**Directions:**
Your copy should hold exactly the lines from the one containing "D101: zener 5.6V" through the last line of the entries, and no pictures.

Source data
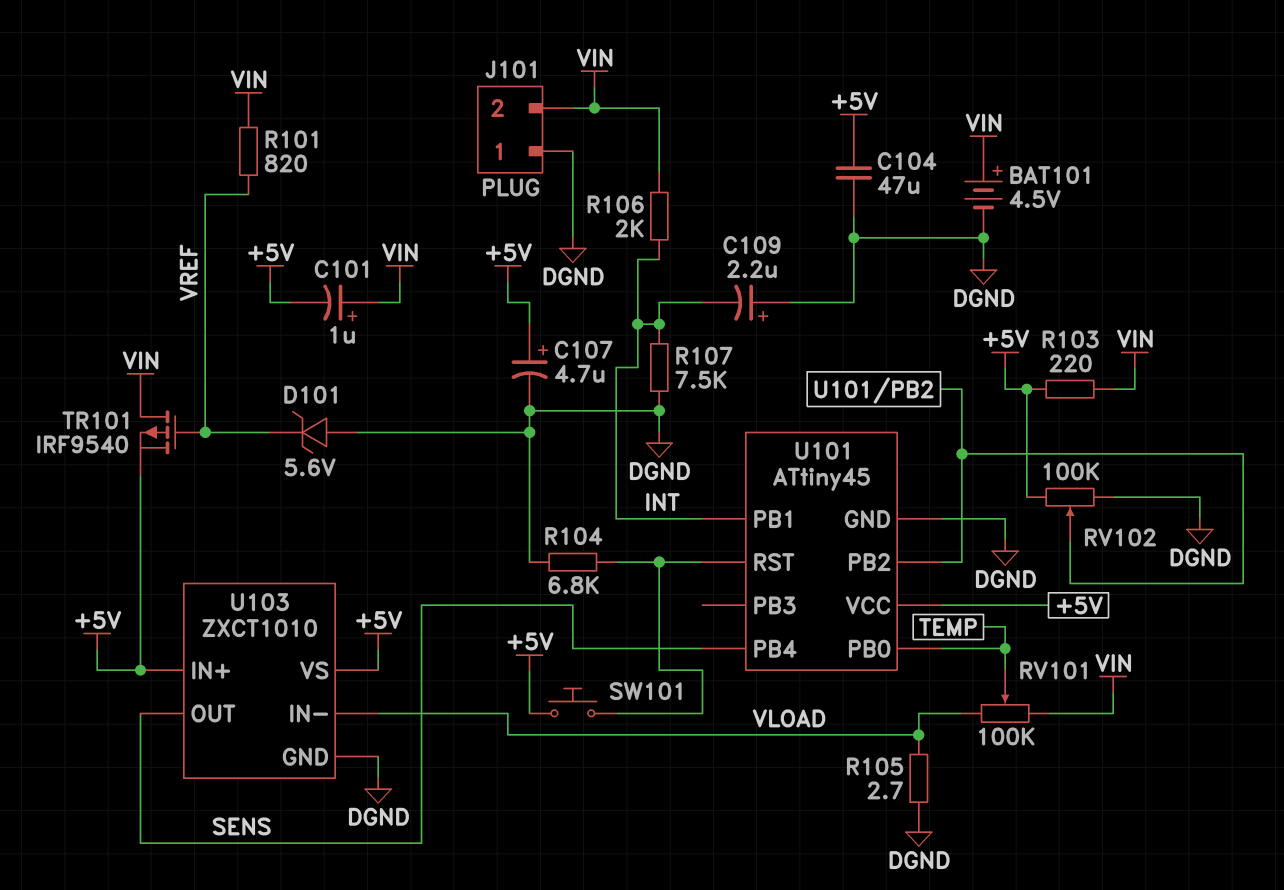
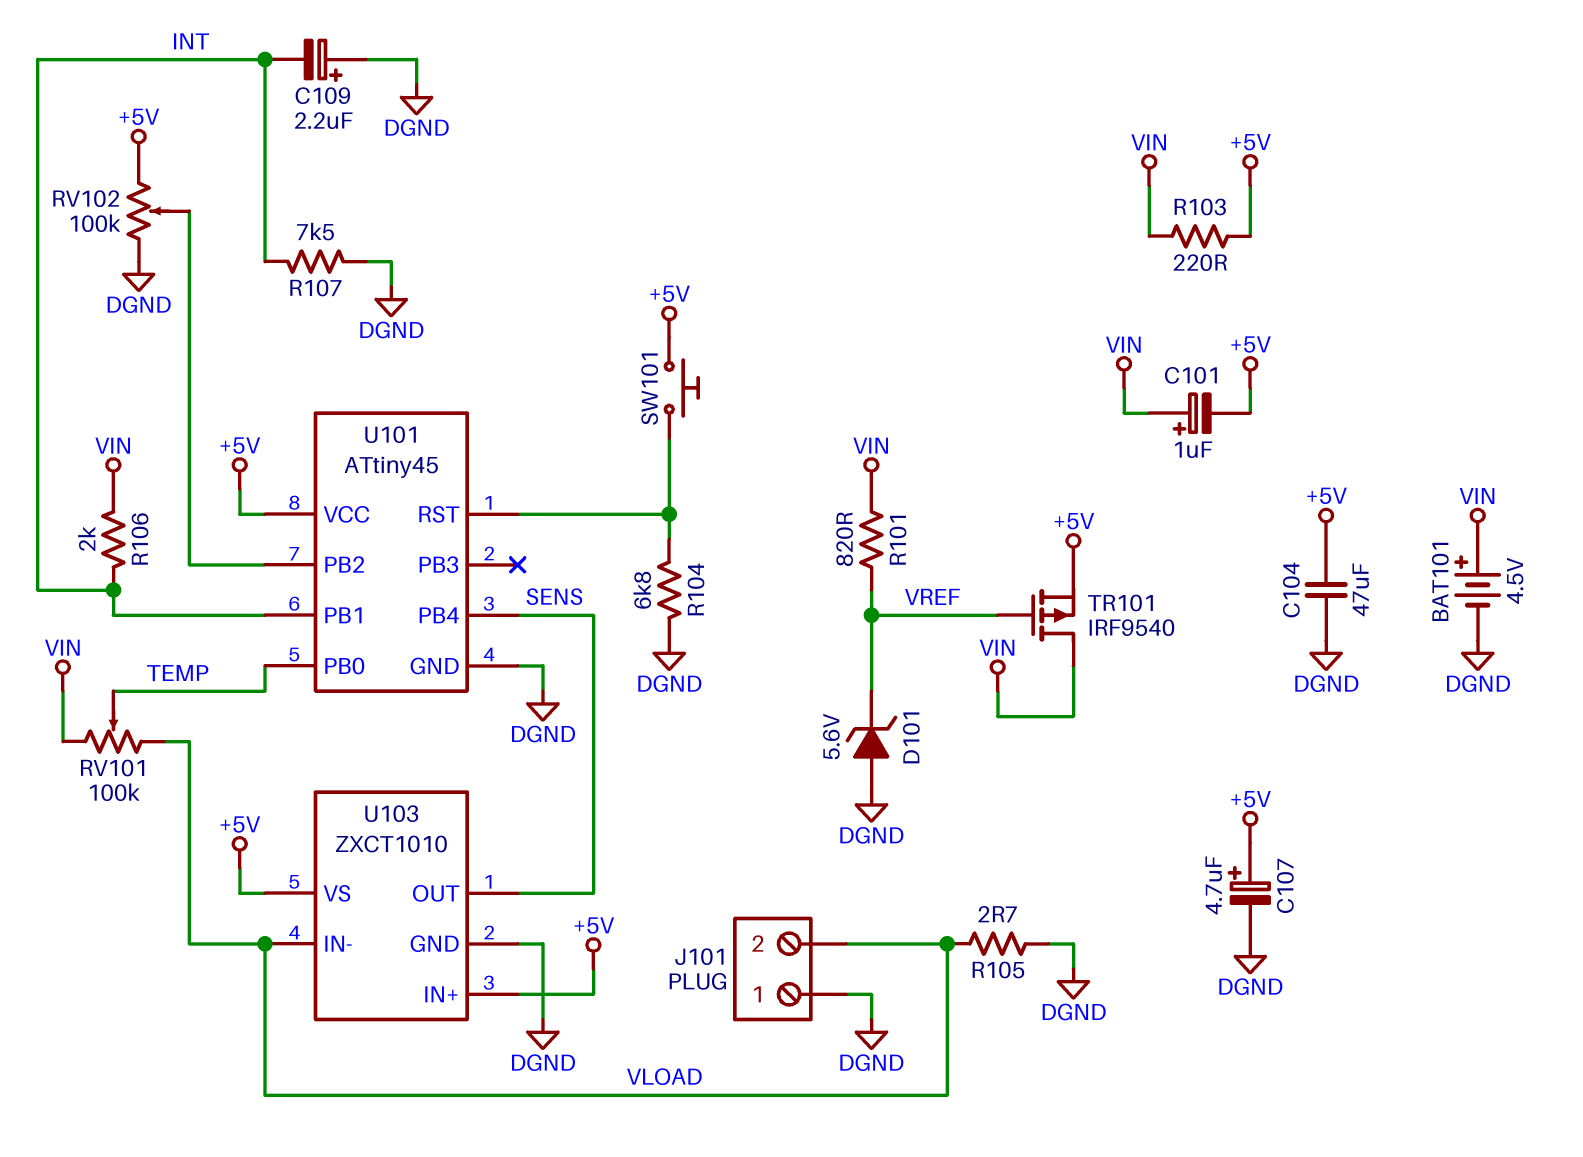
J101 pin 2: VIN -> VLOAD

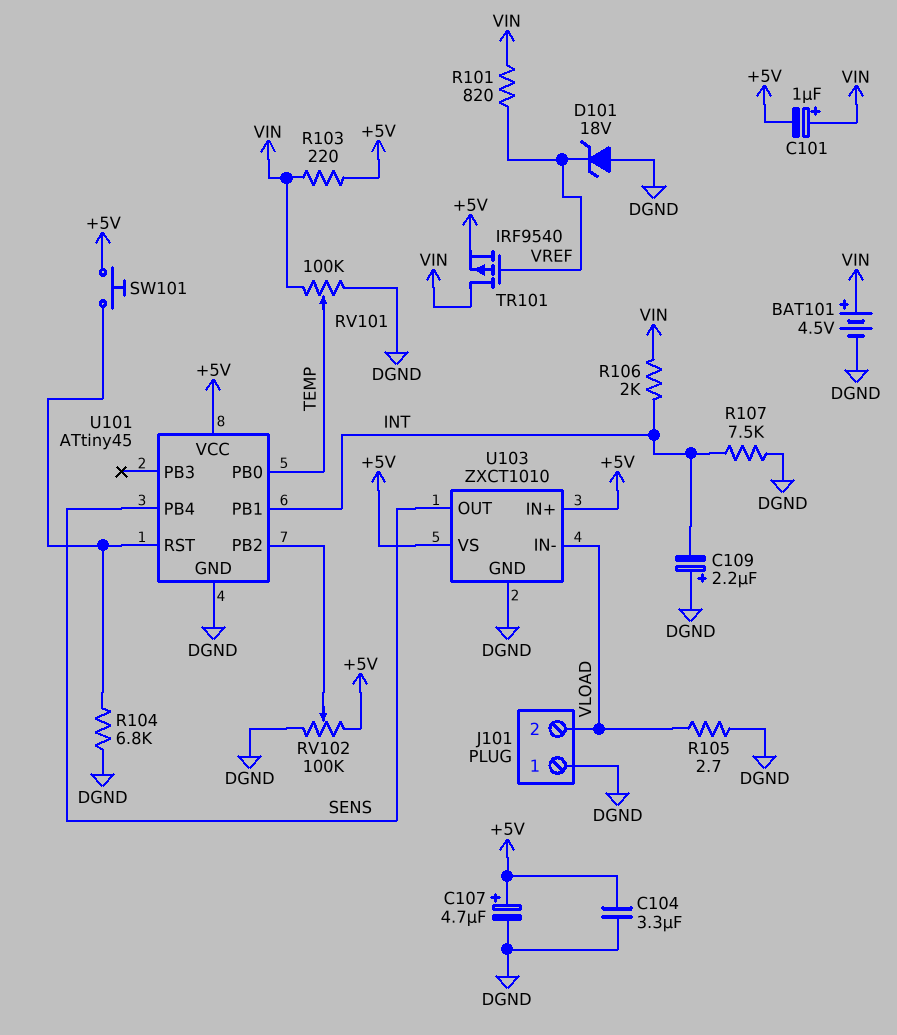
C104: 47uF (+5V, DGND) -> 3.3uF (+5V, DGND)
D101: zener 5.6V (A DGND, K VREF) -> zener 18V (A DGND, K VREF)
RV101: 100k (VIN, VLOAD, wiper TEMP) -> 100k (DGND, VIN, wiper TEMP)

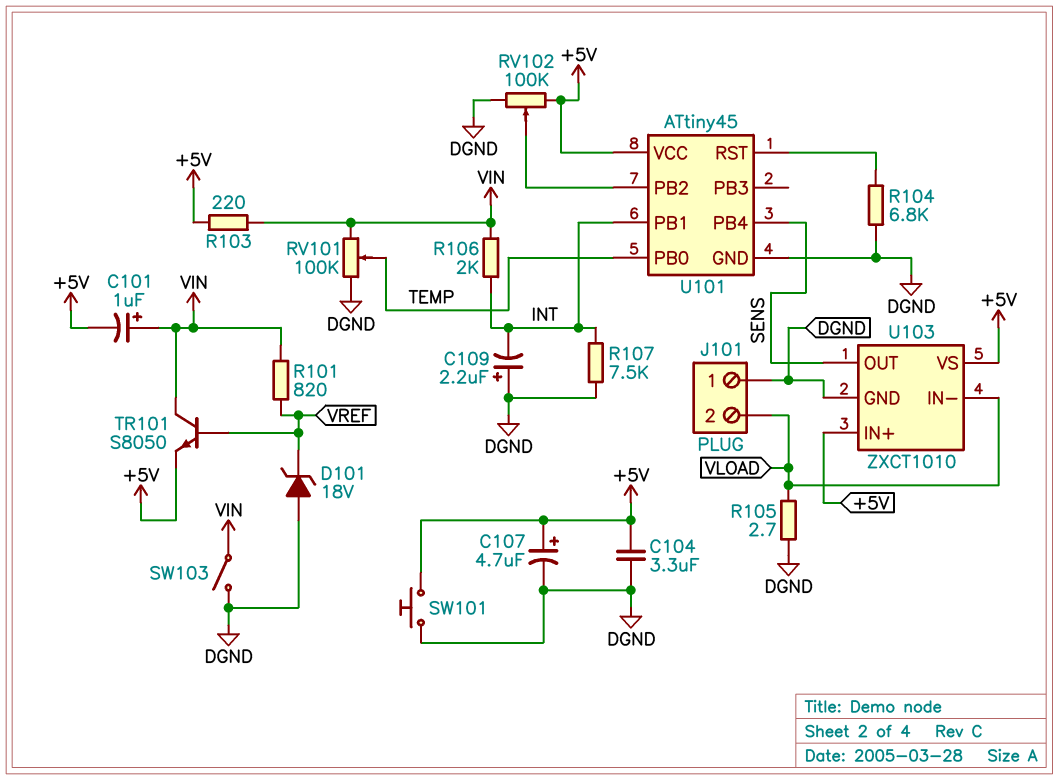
BAT101: 4.5V (plus VIN, minus DGND) -> none
SW101: button (+5V, U101/RST) -> button (+5V, DGND)
SW103: none -> switch (DGND, VIN)
TR101: PMOS IRF9540 (G VREF, D VIN, S +5V) -> NPN S8050 (B VREF, C VIN, E +5V)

**Written response:**
D101: zener 5.6V (A DGND, K VREF) -> zener 18V (A DGND, K VREF)
RV101: 100k (VIN, VLOAD, wiper TEMP) -> 100k (DGND, VIN, wiper TEMP)

BAT101: 4.5V (plus VIN, minus DGND) -> none
SW101: button (+5V, U101/RST) -> button (+5V, DGND)
SW103: none -> switch (DGND, VIN)
TR101: PMOS IRF9540 (G VREF, D VIN, S +5V) -> NPN S8050 (B VREF, C VIN, E +5V)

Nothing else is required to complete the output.